Provided entries:
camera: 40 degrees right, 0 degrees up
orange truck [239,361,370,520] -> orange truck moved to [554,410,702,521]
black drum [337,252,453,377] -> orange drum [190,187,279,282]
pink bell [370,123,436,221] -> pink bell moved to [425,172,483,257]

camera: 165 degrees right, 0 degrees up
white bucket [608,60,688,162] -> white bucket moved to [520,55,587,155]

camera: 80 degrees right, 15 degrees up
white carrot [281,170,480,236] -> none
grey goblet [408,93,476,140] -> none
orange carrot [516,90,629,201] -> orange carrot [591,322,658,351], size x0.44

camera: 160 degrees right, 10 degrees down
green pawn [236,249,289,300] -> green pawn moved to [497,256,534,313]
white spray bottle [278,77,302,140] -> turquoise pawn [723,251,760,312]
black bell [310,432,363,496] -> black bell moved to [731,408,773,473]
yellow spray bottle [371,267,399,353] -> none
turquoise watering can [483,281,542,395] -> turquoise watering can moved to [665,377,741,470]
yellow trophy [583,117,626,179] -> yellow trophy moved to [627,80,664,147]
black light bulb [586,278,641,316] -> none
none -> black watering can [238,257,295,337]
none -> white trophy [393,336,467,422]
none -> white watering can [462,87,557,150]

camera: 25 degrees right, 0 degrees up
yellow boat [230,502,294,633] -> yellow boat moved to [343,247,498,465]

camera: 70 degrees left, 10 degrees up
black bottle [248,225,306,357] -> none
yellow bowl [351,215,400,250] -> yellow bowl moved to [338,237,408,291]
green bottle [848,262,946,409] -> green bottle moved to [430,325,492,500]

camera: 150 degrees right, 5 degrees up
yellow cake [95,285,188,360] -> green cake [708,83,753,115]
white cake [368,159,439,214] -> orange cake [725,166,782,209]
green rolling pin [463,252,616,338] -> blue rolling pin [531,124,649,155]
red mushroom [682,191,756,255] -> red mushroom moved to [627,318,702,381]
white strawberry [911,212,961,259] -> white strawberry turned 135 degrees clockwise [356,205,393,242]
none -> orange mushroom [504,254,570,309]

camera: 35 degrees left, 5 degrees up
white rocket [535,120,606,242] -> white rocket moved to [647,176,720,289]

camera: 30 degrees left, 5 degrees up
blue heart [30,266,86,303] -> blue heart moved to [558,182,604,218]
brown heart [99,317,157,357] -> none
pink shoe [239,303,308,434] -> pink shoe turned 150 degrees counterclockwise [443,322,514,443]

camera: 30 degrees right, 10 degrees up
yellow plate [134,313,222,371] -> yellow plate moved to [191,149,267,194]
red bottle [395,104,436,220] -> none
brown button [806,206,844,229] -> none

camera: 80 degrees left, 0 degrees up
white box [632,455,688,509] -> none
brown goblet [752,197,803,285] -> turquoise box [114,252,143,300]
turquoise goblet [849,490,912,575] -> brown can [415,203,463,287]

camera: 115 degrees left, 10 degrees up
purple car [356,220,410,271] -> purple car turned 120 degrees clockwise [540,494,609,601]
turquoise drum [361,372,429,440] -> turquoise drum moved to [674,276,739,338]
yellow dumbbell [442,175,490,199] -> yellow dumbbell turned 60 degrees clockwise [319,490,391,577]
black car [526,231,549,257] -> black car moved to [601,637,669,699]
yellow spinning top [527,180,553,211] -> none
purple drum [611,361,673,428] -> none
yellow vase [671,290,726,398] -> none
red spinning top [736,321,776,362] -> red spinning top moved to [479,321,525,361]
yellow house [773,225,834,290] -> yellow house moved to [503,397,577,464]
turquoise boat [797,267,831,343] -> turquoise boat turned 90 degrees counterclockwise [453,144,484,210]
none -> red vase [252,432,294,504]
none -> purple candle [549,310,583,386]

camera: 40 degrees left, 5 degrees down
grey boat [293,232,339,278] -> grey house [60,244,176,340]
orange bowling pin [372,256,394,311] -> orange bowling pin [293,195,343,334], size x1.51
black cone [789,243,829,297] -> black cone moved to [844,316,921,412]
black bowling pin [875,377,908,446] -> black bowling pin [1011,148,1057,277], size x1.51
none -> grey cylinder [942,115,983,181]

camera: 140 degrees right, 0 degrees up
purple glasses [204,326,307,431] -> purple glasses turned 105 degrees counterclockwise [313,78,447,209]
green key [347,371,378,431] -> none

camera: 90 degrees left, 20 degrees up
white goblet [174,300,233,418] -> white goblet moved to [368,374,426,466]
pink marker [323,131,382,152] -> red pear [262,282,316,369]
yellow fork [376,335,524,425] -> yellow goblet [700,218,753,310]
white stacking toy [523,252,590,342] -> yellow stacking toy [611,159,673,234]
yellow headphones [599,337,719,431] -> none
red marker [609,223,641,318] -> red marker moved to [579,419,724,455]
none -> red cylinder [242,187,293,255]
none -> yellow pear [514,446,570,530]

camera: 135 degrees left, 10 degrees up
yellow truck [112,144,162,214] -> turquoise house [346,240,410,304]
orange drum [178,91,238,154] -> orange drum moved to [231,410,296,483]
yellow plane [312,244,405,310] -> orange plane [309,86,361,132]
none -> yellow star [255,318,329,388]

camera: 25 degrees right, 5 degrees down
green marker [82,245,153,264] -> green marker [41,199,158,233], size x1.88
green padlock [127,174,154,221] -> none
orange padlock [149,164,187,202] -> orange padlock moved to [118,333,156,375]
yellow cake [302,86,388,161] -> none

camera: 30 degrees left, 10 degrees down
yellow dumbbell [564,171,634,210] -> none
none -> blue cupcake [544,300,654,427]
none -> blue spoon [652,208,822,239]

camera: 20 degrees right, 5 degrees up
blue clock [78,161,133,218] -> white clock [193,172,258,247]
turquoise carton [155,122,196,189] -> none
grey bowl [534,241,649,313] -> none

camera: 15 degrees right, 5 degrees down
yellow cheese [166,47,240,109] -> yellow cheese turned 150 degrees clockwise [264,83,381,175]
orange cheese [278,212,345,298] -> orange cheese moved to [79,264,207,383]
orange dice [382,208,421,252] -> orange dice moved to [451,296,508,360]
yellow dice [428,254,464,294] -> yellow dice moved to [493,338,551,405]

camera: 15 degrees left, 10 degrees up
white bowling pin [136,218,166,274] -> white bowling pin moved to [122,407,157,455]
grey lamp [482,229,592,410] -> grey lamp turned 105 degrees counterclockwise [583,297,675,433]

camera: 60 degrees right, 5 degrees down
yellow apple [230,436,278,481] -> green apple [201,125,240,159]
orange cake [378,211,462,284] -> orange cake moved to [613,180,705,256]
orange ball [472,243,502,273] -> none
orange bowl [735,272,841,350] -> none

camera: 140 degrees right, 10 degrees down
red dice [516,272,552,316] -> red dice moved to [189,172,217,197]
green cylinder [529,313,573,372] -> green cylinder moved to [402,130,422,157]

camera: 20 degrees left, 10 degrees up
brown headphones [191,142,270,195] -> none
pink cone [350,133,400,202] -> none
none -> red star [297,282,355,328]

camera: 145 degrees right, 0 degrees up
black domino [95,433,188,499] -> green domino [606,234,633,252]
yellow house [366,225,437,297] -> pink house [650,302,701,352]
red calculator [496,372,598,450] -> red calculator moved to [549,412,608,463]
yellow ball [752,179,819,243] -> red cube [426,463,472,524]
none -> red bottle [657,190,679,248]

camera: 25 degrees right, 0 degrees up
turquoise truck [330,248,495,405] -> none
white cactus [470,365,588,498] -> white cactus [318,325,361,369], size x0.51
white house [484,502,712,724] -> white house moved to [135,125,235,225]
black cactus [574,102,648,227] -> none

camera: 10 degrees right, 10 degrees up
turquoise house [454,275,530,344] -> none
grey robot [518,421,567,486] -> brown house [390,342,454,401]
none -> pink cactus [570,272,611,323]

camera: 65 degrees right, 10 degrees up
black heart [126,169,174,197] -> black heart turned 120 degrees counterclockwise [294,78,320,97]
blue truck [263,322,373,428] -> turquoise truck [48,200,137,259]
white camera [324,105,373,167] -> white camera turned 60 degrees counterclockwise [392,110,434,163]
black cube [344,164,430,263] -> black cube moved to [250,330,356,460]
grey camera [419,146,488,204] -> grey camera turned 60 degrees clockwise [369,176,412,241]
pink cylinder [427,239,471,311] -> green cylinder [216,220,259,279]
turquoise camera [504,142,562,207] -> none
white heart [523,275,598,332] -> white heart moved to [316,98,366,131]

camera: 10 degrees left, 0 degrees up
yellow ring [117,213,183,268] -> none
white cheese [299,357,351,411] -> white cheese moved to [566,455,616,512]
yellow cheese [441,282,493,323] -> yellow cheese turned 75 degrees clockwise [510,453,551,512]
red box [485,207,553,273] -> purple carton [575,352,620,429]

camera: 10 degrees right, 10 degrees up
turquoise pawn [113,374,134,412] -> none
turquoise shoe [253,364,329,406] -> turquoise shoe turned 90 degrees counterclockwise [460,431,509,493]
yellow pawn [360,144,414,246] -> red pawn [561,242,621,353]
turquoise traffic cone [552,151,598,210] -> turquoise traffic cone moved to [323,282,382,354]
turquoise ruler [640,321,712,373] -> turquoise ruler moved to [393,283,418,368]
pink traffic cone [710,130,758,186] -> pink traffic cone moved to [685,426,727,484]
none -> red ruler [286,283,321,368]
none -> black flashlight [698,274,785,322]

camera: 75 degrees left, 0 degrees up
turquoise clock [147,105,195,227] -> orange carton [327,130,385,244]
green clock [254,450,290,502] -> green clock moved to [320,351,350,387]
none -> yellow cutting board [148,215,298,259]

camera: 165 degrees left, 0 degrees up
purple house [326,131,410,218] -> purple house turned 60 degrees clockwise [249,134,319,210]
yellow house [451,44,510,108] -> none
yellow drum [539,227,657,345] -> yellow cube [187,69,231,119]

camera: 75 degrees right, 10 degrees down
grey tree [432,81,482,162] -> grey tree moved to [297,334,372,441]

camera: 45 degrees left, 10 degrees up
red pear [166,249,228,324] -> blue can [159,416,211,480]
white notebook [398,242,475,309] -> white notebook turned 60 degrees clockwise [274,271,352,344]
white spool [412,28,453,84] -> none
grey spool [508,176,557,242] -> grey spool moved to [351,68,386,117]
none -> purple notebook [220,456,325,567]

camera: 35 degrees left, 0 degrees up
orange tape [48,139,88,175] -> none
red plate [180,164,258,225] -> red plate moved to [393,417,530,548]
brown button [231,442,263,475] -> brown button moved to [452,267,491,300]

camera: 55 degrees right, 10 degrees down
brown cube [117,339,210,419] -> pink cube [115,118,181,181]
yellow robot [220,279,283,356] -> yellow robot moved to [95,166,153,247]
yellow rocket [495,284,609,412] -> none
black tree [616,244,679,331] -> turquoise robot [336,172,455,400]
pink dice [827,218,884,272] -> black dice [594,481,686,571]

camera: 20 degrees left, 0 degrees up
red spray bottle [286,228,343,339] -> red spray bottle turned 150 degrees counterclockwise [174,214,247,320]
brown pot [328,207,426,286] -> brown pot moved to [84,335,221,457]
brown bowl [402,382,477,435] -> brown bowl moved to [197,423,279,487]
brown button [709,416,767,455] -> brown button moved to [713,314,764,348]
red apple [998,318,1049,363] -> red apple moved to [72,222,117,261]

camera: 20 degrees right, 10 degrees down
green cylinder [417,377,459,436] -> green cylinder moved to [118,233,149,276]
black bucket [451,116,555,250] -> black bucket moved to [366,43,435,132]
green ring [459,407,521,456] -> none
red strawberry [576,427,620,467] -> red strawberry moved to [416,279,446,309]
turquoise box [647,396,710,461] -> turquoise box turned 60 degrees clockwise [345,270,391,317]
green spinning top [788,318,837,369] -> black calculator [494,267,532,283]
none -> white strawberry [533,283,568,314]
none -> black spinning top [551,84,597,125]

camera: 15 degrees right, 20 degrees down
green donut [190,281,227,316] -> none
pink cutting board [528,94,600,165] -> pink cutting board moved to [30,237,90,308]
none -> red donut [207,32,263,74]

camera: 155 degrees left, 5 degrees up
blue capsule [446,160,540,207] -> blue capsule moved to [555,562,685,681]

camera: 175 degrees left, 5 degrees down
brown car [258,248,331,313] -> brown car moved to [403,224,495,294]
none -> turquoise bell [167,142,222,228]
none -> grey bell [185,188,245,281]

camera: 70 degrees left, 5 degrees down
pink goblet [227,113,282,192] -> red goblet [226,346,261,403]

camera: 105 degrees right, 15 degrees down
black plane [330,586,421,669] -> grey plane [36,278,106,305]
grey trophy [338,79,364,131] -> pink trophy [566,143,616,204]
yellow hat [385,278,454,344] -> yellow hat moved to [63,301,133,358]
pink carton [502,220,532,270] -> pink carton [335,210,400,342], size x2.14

Work request:
Could you repeat exactly the lines in the listing above from the one with "turquoise box [647,396,710,461]" down to the one with "camera: 15 degrees right, 20 degrees down"? Include both of those lines.

Response area:
turquoise box [647,396,710,461] -> turquoise box turned 60 degrees clockwise [345,270,391,317]
green spinning top [788,318,837,369] -> black calculator [494,267,532,283]
none -> white strawberry [533,283,568,314]
none -> black spinning top [551,84,597,125]

camera: 15 degrees right, 20 degrees down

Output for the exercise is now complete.